WORK TASK:
Transcribe word for word the lines below from the line with "black domino: 2 -> 1" through the line with "red watering can: 3 -> 2", ends included.

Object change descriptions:
——————————

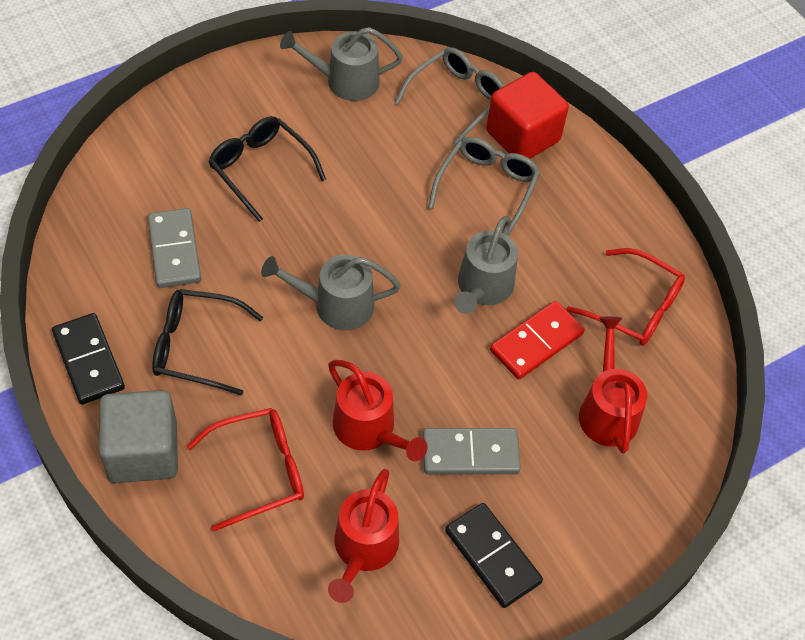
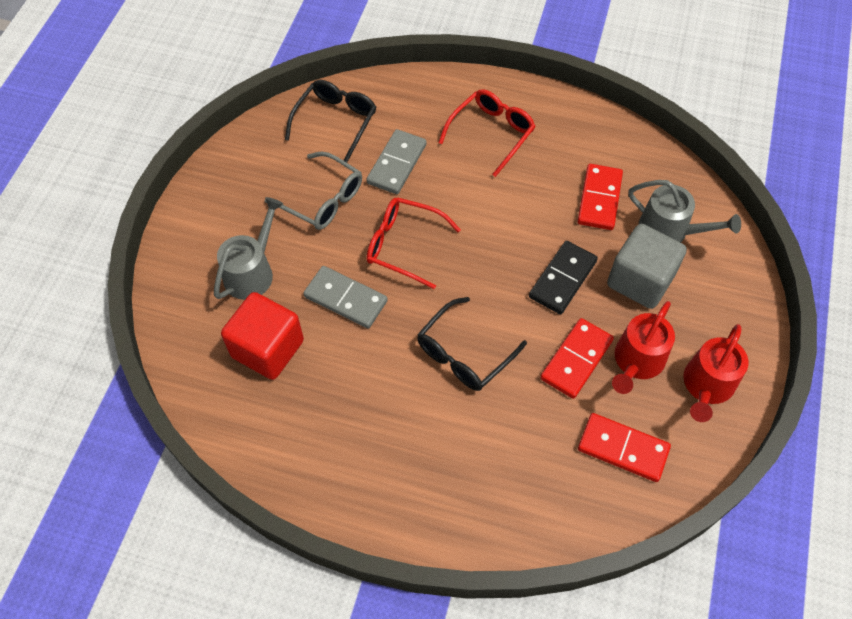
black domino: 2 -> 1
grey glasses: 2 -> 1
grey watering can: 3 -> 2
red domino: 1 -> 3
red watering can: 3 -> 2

——————————

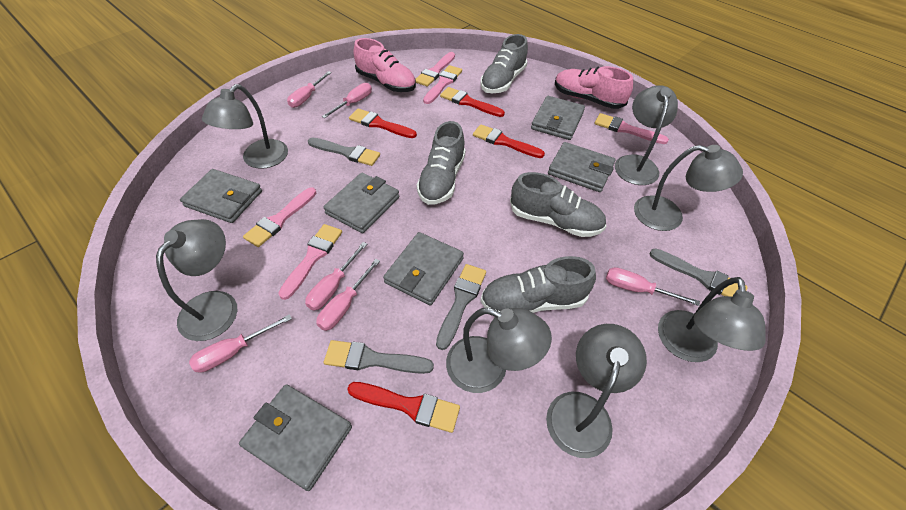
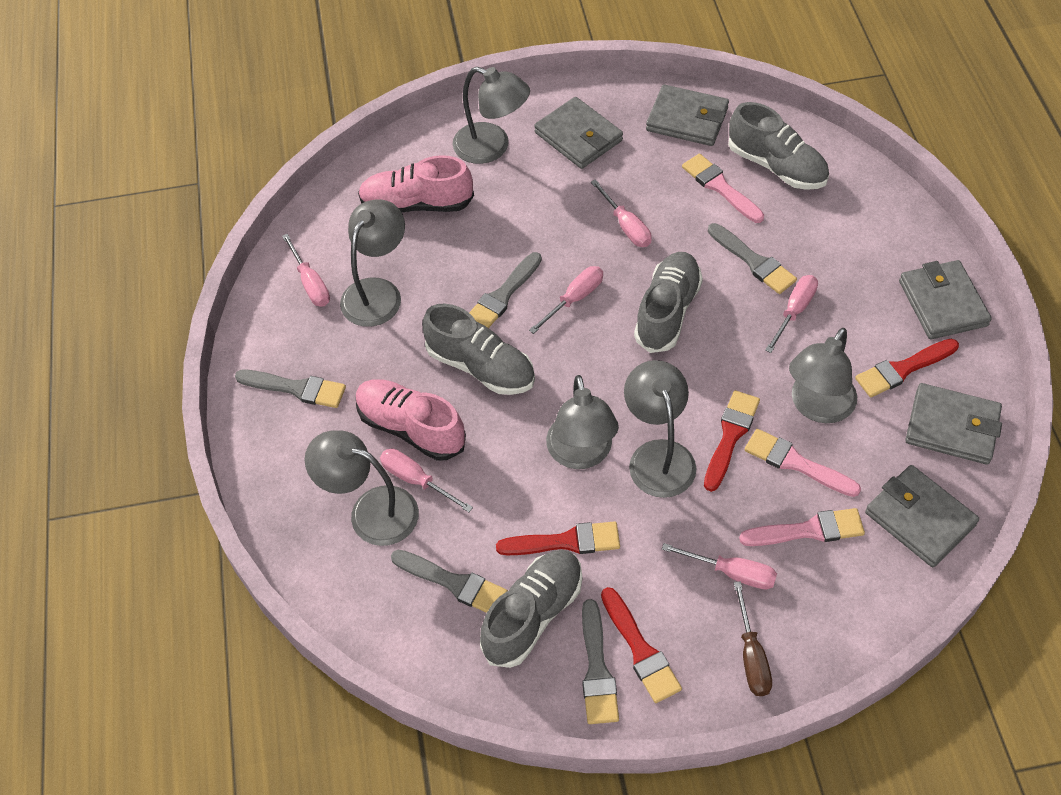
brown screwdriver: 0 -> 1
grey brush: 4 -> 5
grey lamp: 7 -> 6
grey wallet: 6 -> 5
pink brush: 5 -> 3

——————————

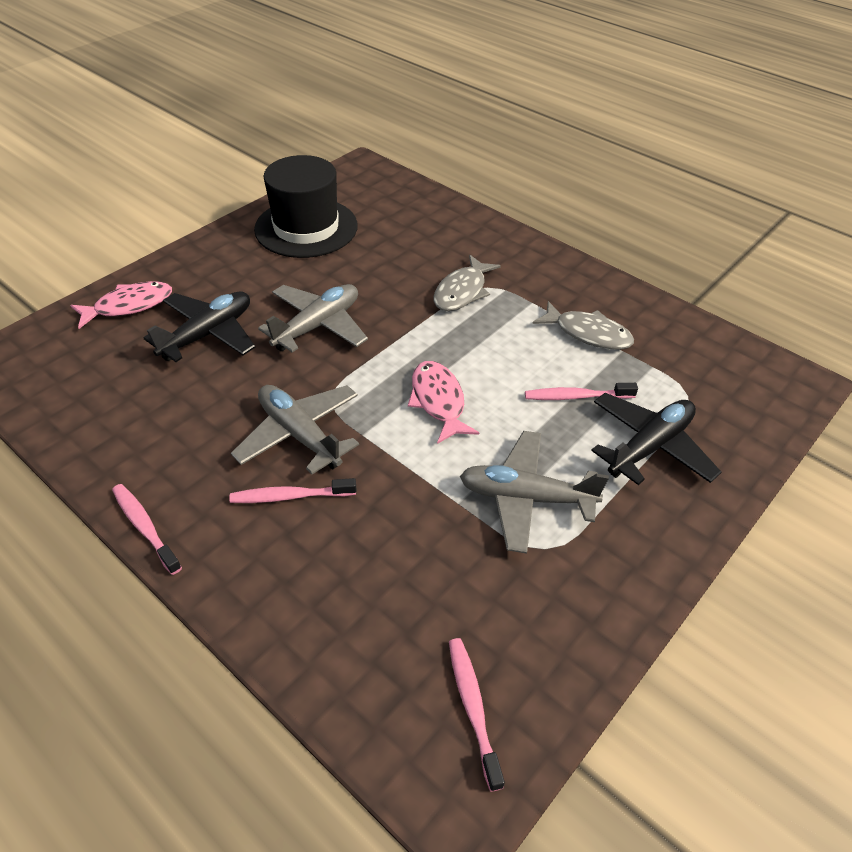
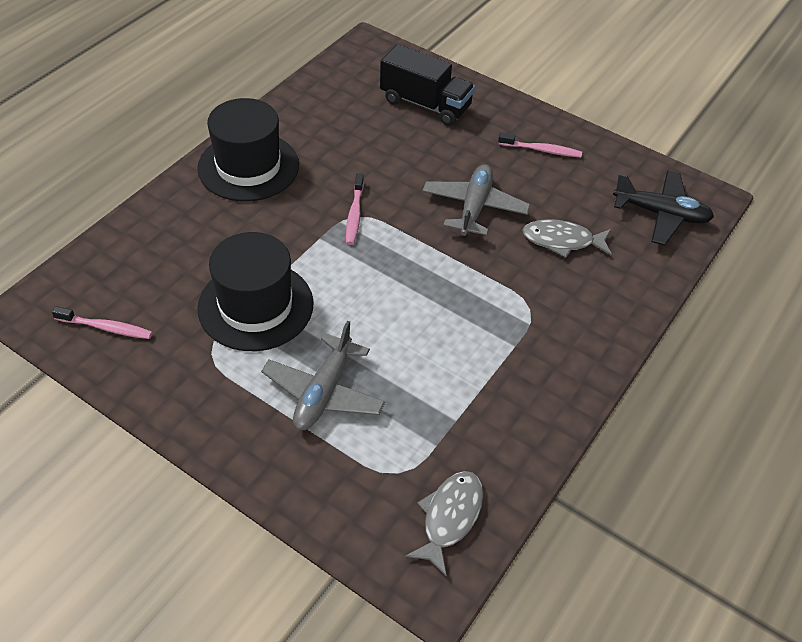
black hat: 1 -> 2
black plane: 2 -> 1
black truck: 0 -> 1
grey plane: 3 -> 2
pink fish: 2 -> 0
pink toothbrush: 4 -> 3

——————————

OUTPUT BELOW:
black domino: 2 -> 1
grey glasses: 2 -> 1
grey watering can: 3 -> 2
red domino: 1 -> 3
red watering can: 3 -> 2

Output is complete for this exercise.